Edit tracking data
= = = =

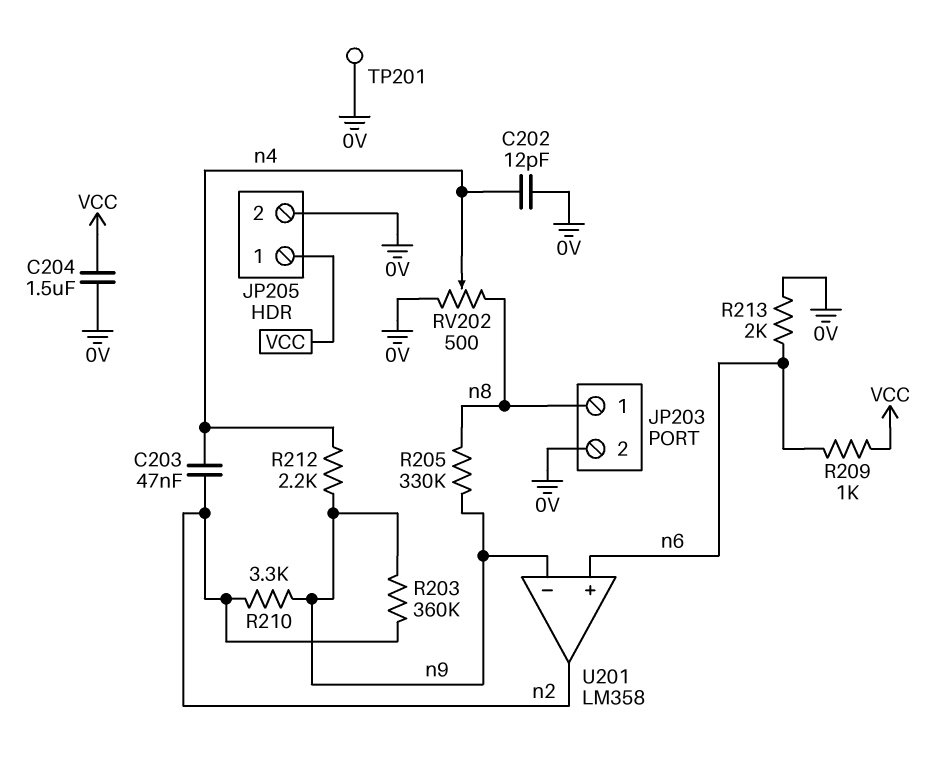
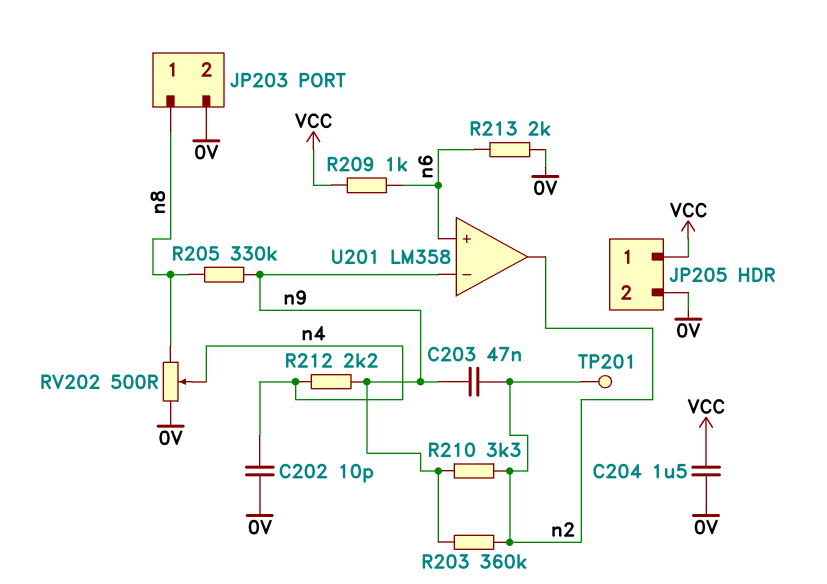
C202: 12pF (0V, n4) -> 10pF (0V, n4)
C203: 47nF (n2, n4) -> 47nF (n2, n9)
TP201: test point (0V) -> test point (n2)

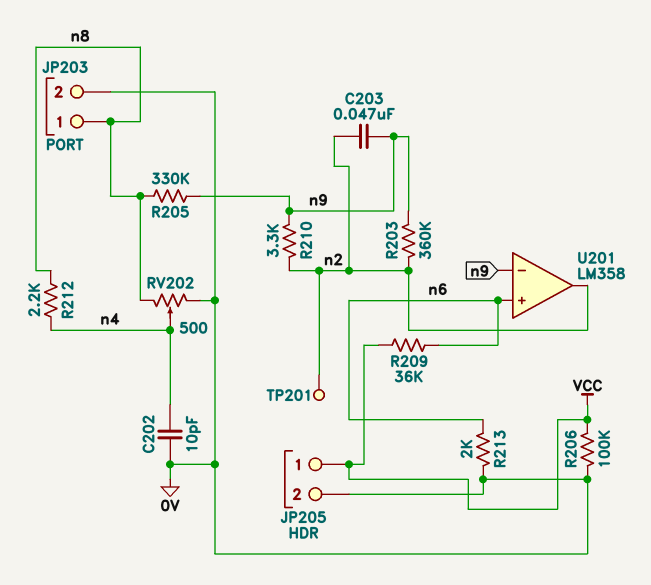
C204: 1.5uF (0V, VCC) -> none
R206: none -> 100k (0V, VCC)
R209: 1k (VCC, n6) -> 36k (VCC, n6)
R212: 2.2k (n4, n9) -> 2.2k (n4, n8)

= = = =

PROBLEM STATEMENT
Output nothing but the records above, word for word, with the pictures removed.

EXERCISE RESULT
C202: 12pF (0V, n4) -> 10pF (0V, n4)
C203: 47nF (n2, n4) -> 47nF (n2, n9)
TP201: test point (0V) -> test point (n2)

C204: 1.5uF (0V, VCC) -> none
R206: none -> 100k (0V, VCC)
R209: 1k (VCC, n6) -> 36k (VCC, n6)
R212: 2.2k (n4, n9) -> 2.2k (n4, n8)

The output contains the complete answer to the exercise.